# Problem to solve:
Every line of the listing below should be written out exactly, minus its images.

# Recorded data:
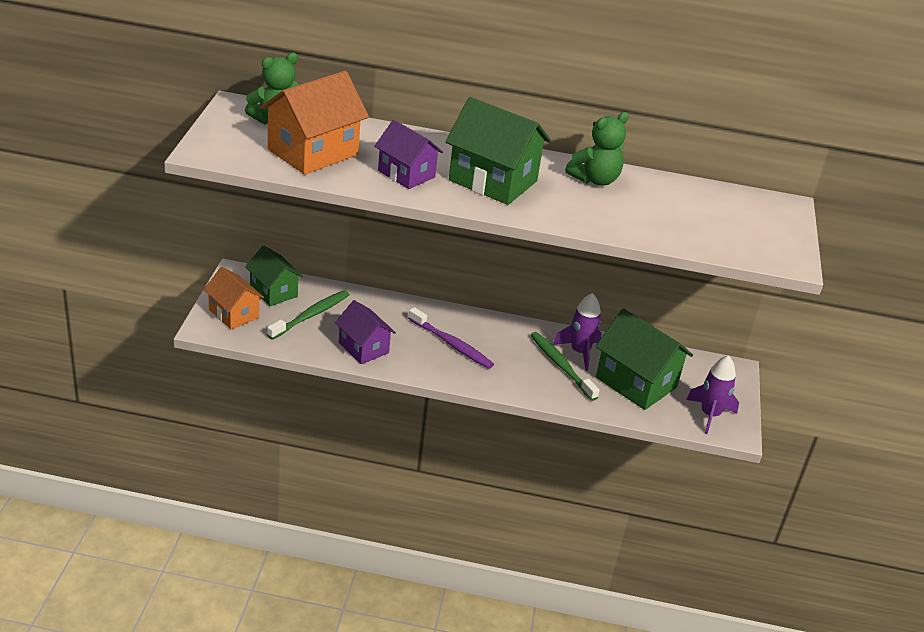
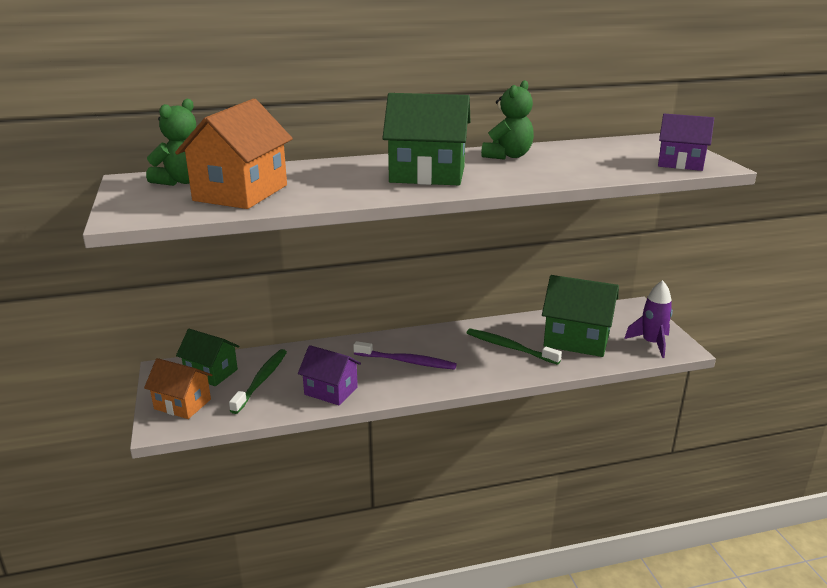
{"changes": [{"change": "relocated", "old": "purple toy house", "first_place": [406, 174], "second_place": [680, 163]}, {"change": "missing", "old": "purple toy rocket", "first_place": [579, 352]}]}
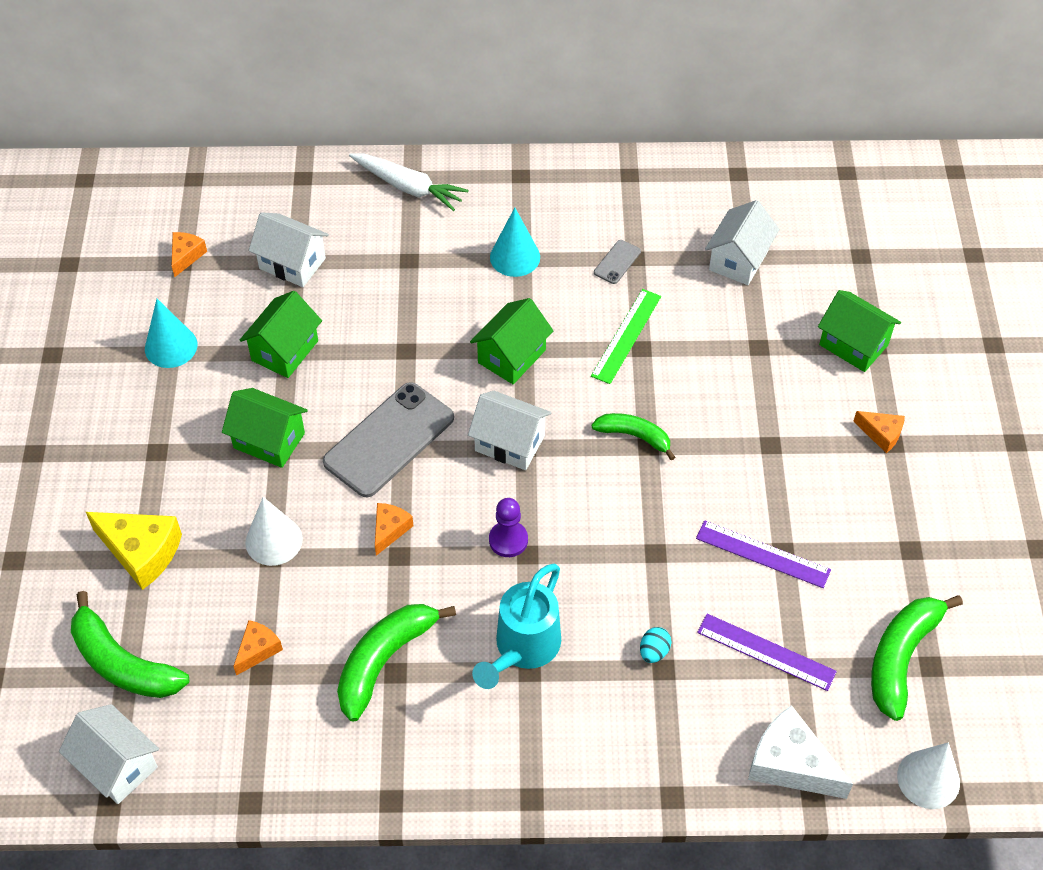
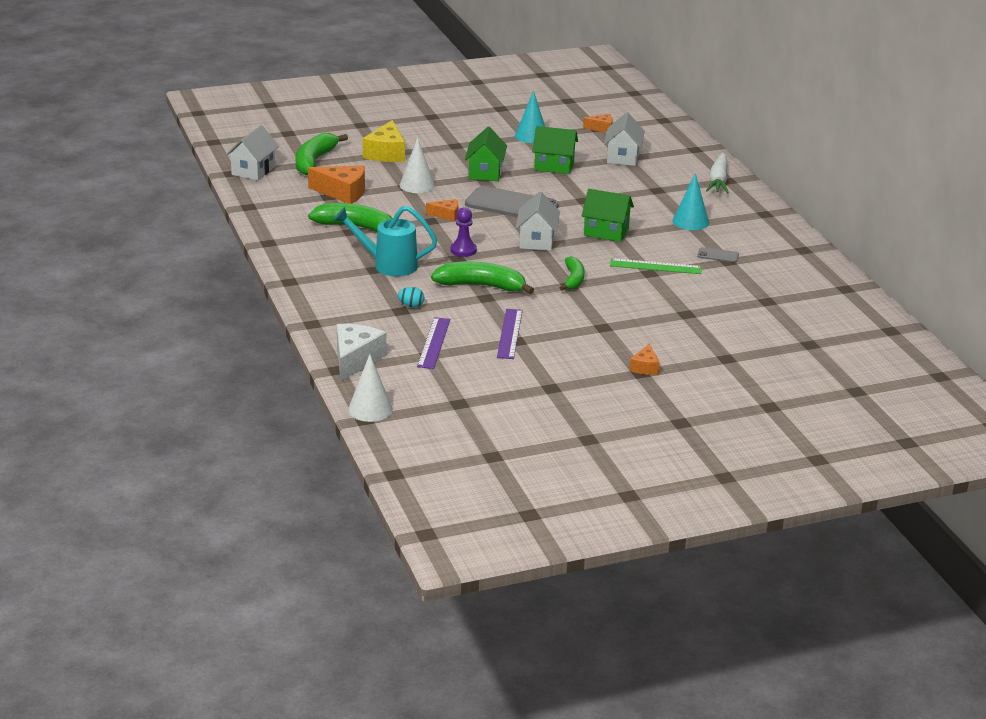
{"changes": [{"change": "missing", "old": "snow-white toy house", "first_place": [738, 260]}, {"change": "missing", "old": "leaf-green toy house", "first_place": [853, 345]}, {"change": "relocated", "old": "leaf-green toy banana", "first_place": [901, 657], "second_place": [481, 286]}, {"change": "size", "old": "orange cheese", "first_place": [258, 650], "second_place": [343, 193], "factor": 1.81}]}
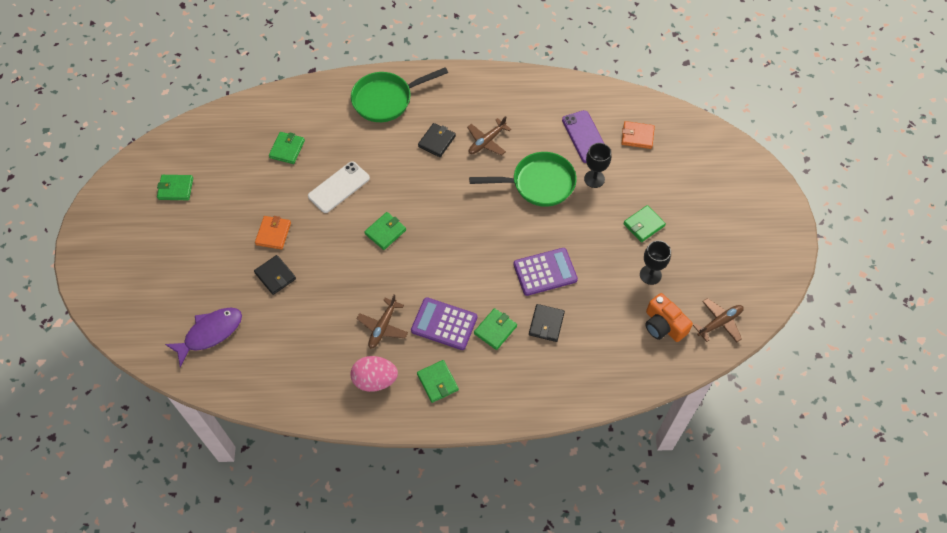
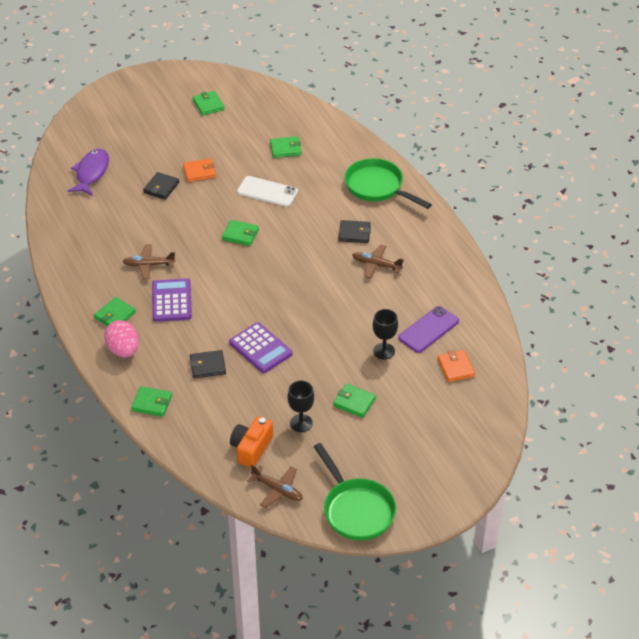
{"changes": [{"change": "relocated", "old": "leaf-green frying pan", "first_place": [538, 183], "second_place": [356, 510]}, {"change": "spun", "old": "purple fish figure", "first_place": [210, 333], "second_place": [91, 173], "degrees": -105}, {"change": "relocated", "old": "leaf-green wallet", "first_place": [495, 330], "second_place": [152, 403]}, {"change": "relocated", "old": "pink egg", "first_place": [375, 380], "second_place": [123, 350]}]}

# Response to this exercise:
{"changes": [{"change": "relocated", "old": "purple toy house", "first_place": [406, 174], "second_place": [680, 163]}, {"change": "missing", "old": "purple toy rocket", "first_place": [579, 352]}]}
{"changes": [{"change": "missing", "old": "snow-white toy house", "first_place": [738, 260]}, {"change": "missing", "old": "leaf-green toy house", "first_place": [853, 345]}, {"change": "relocated", "old": "leaf-green toy banana", "first_place": [901, 657], "second_place": [481, 286]}, {"change": "size", "old": "orange cheese", "first_place": [258, 650], "second_place": [343, 193], "factor": 1.81}]}
{"changes": [{"change": "relocated", "old": "leaf-green frying pan", "first_place": [538, 183], "second_place": [356, 510]}, {"change": "spun", "old": "purple fish figure", "first_place": [210, 333], "second_place": [91, 173], "degrees": -105}, {"change": "relocated", "old": "leaf-green wallet", "first_place": [495, 330], "second_place": [152, 403]}, {"change": "relocated", "old": "pink egg", "first_place": [375, 380], "second_place": [123, 350]}]}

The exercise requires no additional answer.